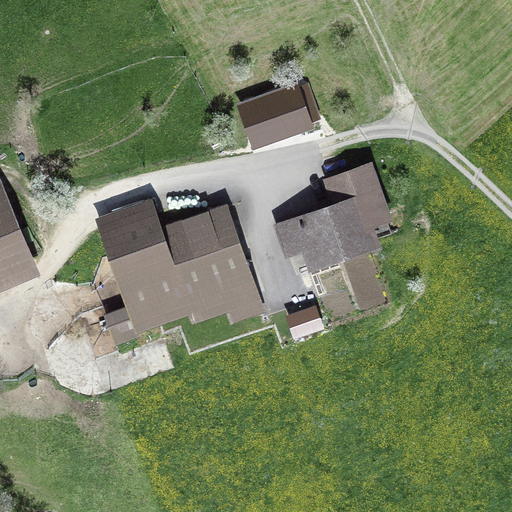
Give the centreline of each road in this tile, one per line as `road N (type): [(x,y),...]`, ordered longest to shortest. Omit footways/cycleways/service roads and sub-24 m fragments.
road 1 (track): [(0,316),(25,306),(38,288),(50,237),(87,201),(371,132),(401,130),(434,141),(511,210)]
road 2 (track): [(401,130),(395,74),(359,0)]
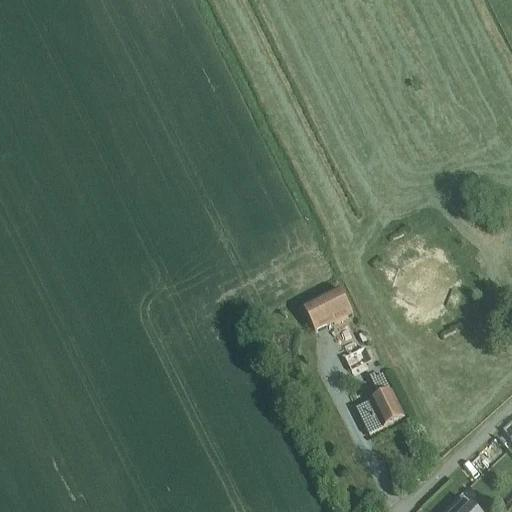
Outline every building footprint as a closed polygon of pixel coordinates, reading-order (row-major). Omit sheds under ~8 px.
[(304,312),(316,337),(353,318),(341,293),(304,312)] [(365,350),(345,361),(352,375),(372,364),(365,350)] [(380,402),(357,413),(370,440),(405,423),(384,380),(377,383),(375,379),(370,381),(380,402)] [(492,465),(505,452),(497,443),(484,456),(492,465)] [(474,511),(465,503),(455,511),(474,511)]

==

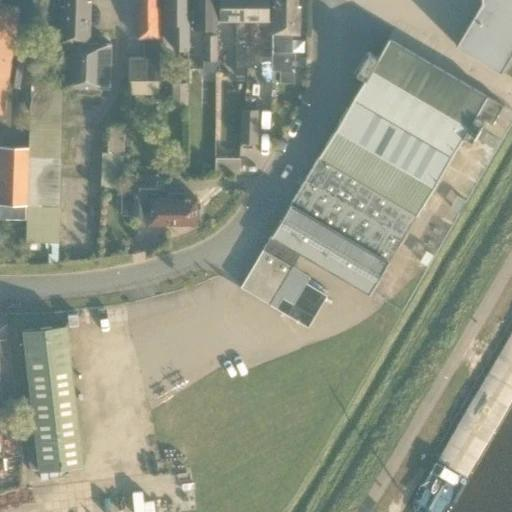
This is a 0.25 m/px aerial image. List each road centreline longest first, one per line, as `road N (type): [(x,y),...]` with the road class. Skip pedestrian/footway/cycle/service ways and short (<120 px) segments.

GIVEN TASK -> Which lines in the entries above contain the word "each"? Copy every one of them in full; case counts.

ANSWER TO THIS TASK ->
Give the centreline of each road in this tile, one per line as `road N (type): [(x,y),...]`, ordered longest to shortest. Omit footways/cycleways/service roads and sub-24 m fragments.
This is a 0.25 m/px aerial image. List each road centreline longest first, one per line, as `road N (type): [(x,y),...]` with the road class. Skip pedestrian/footway/cycle/service ways and short (<120 px) segments.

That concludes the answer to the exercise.